Work order
The answer is to be one number: the count of lines in this listing that have the string "screwdriver".
Dataset entries: Begin
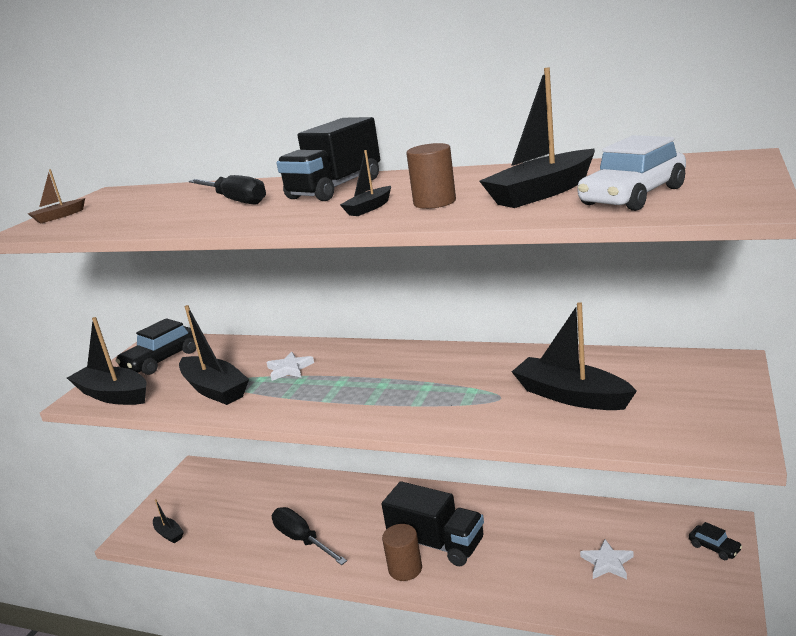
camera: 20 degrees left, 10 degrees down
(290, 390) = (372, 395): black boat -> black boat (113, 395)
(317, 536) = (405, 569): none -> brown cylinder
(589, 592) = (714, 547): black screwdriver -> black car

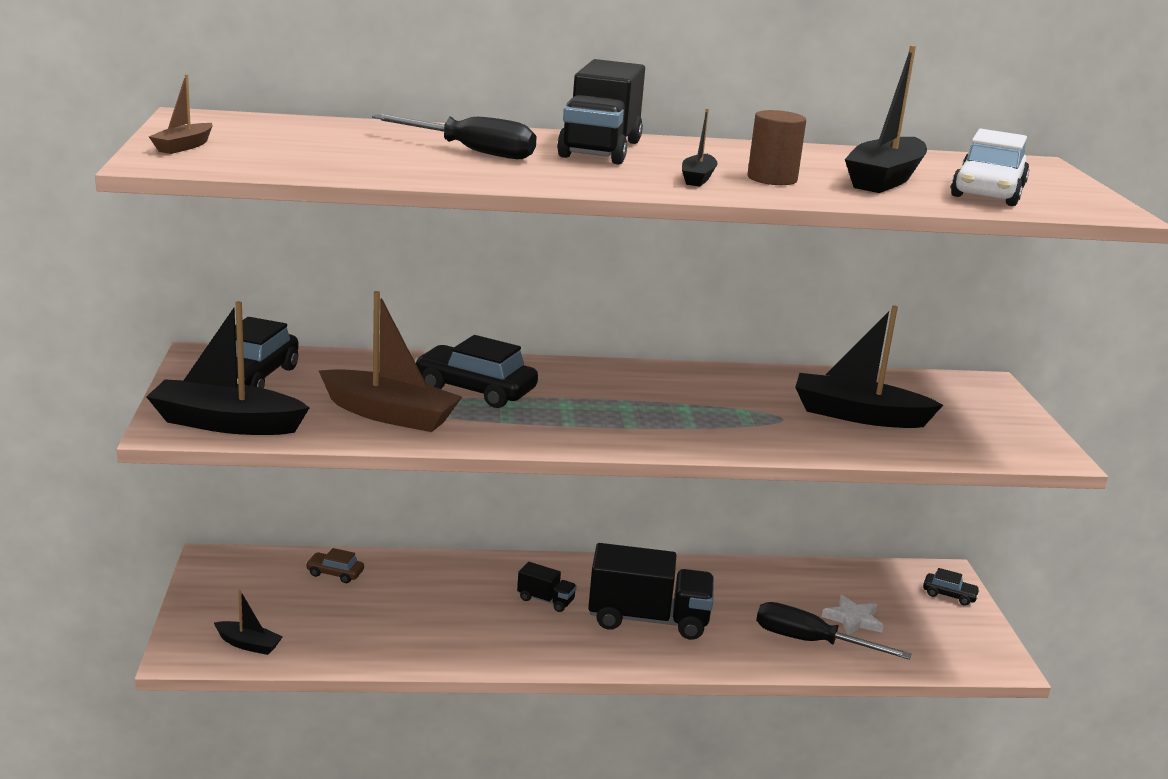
camera: 30 degrees left, 0 degrees up
(215, 389) = (389, 414): black boat -> brown boat
(254, 484) = (335, 573): none -> brown car
(289, 369) = (475, 390): white star -> black car
(302, 540) = (465, 632): black screwdriver -> black screwdriver (811, 642)
(373, 518) = (545, 600): none -> black truck
(405, 569) = (628, 649): brown cylinder -> none

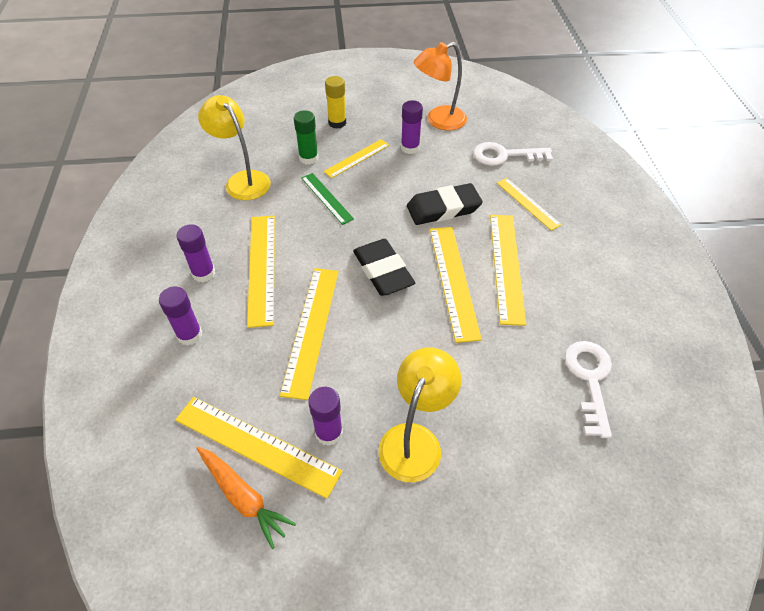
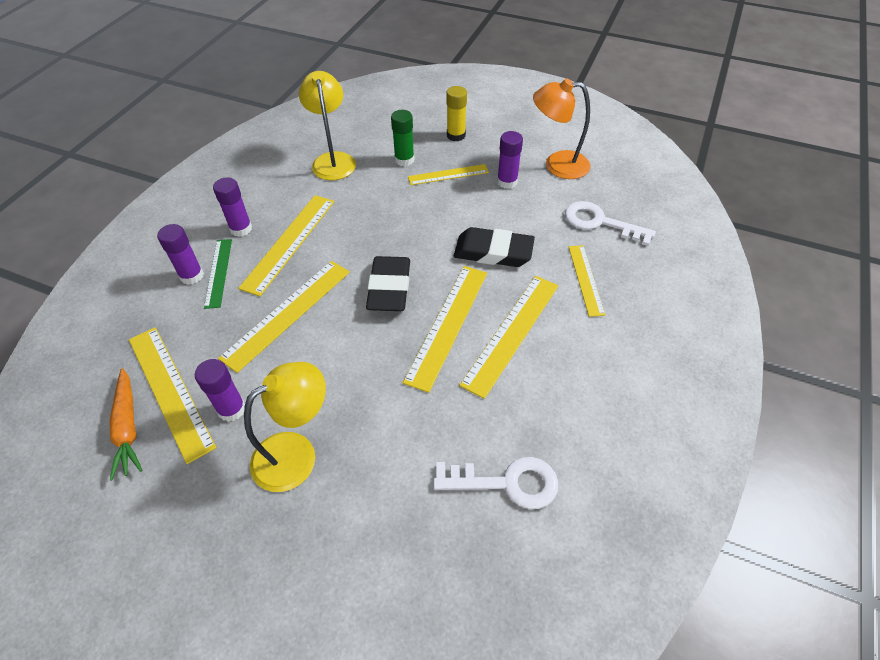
camera: 30 degrees right, 0 degrees up
(327, 198) = (392, 202): green ruler -> green ruler (218, 272)
(589, 379) = (507, 482): white key -> white key turned 60 degrees clockwise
Dataset entries: End
Written solution
2